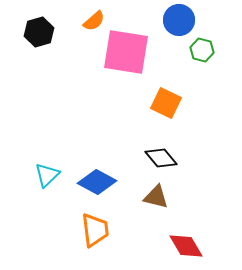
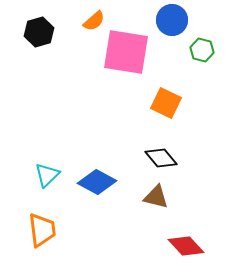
blue circle: moved 7 px left
orange trapezoid: moved 53 px left
red diamond: rotated 12 degrees counterclockwise
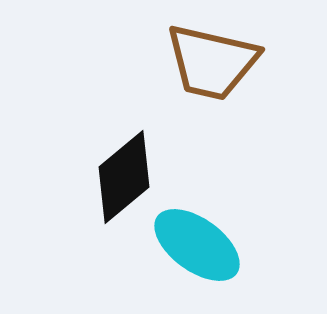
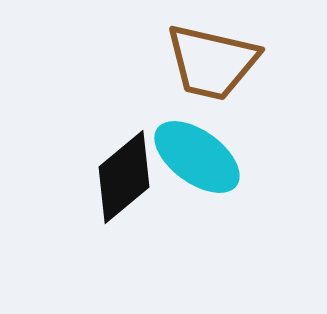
cyan ellipse: moved 88 px up
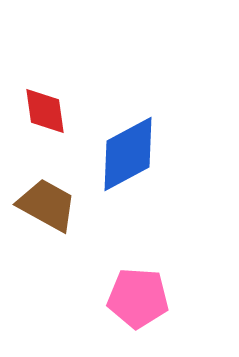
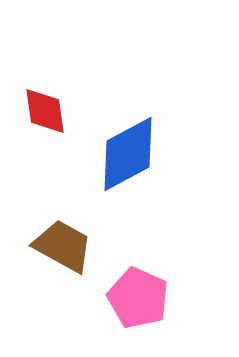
brown trapezoid: moved 16 px right, 41 px down
pink pentagon: rotated 20 degrees clockwise
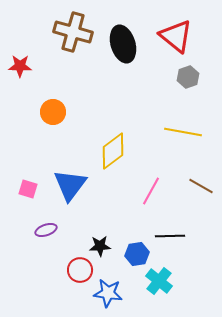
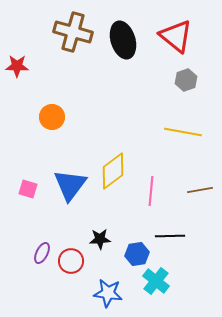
black ellipse: moved 4 px up
red star: moved 3 px left
gray hexagon: moved 2 px left, 3 px down
orange circle: moved 1 px left, 5 px down
yellow diamond: moved 20 px down
brown line: moved 1 px left, 4 px down; rotated 40 degrees counterclockwise
pink line: rotated 24 degrees counterclockwise
purple ellipse: moved 4 px left, 23 px down; rotated 45 degrees counterclockwise
black star: moved 7 px up
red circle: moved 9 px left, 9 px up
cyan cross: moved 3 px left
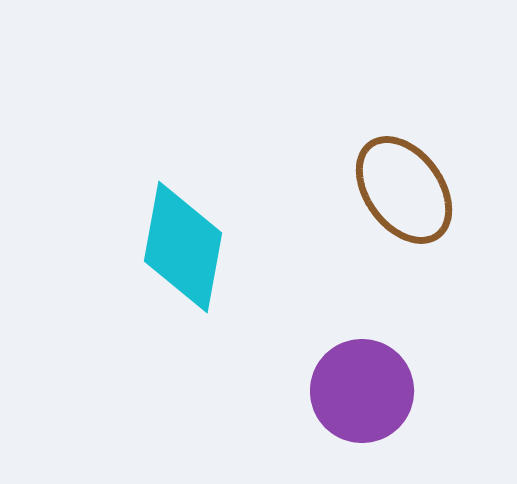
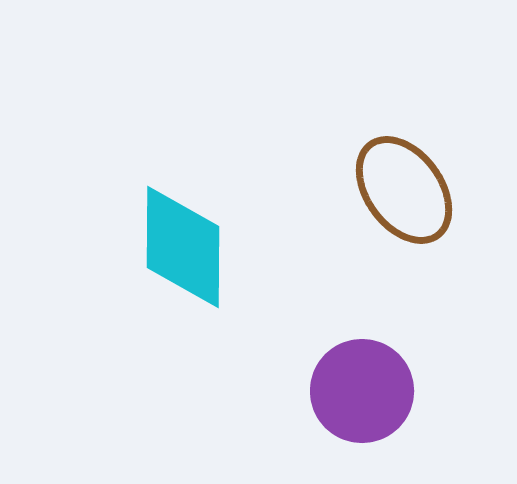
cyan diamond: rotated 10 degrees counterclockwise
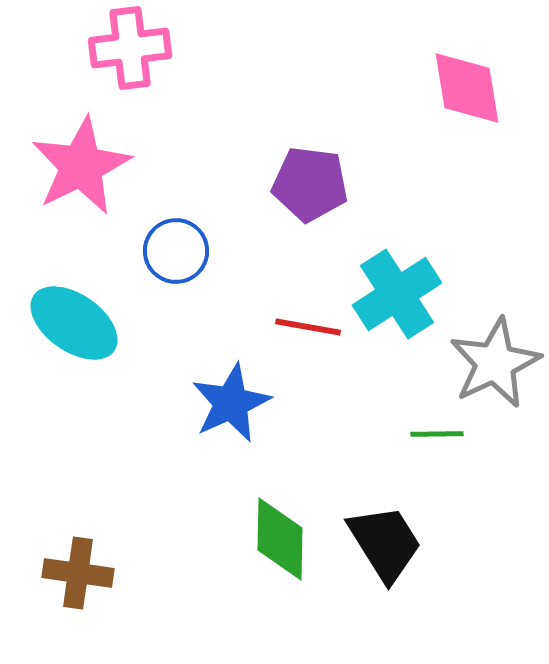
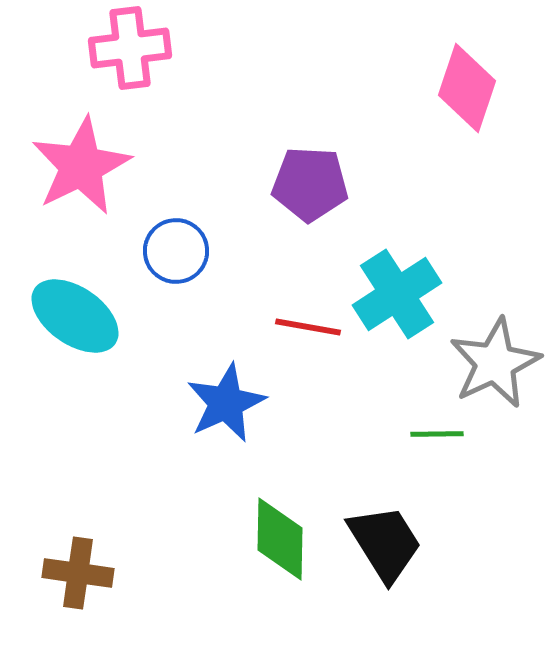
pink diamond: rotated 28 degrees clockwise
purple pentagon: rotated 4 degrees counterclockwise
cyan ellipse: moved 1 px right, 7 px up
blue star: moved 5 px left
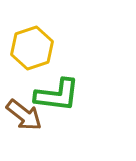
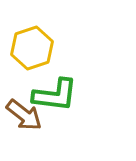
green L-shape: moved 2 px left
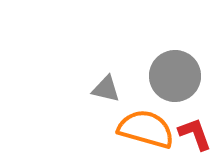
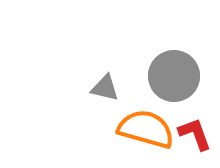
gray circle: moved 1 px left
gray triangle: moved 1 px left, 1 px up
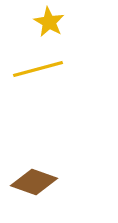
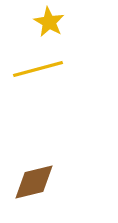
brown diamond: rotated 33 degrees counterclockwise
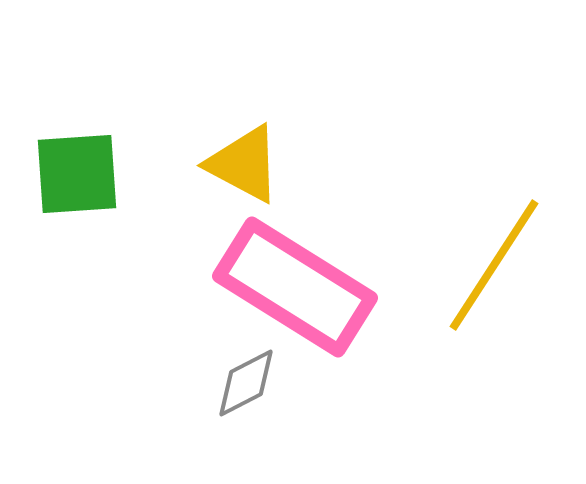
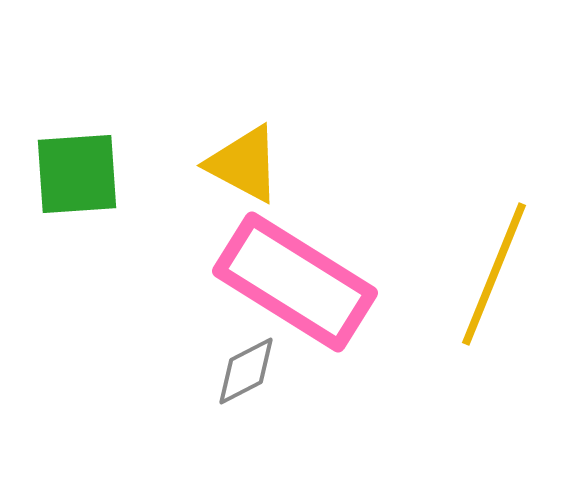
yellow line: moved 9 px down; rotated 11 degrees counterclockwise
pink rectangle: moved 5 px up
gray diamond: moved 12 px up
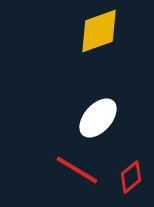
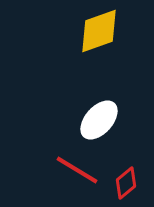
white ellipse: moved 1 px right, 2 px down
red diamond: moved 5 px left, 6 px down
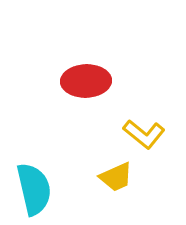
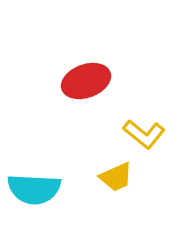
red ellipse: rotated 18 degrees counterclockwise
cyan semicircle: rotated 106 degrees clockwise
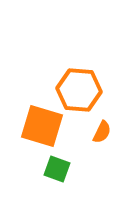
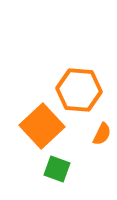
orange square: rotated 30 degrees clockwise
orange semicircle: moved 2 px down
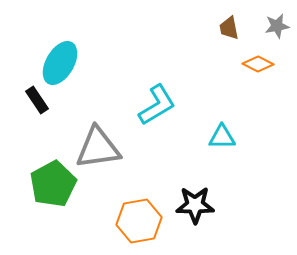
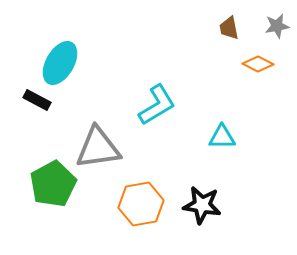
black rectangle: rotated 28 degrees counterclockwise
black star: moved 7 px right; rotated 9 degrees clockwise
orange hexagon: moved 2 px right, 17 px up
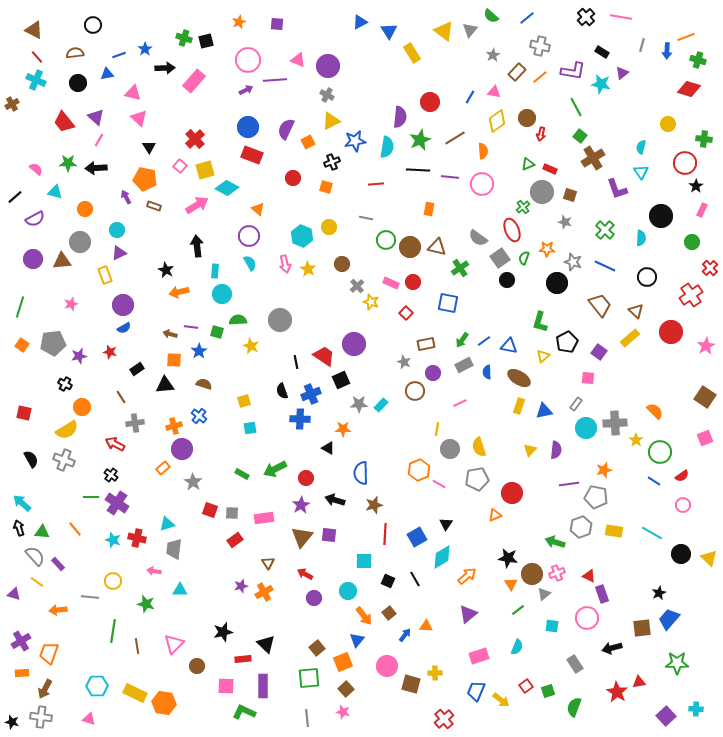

■ ■ ■

Copy every line of the data above in which the string "star" appears.

red star: moved 3 px left
black star: moved 7 px up
blue star: moved 5 px left
black star: moved 7 px right; rotated 9 degrees clockwise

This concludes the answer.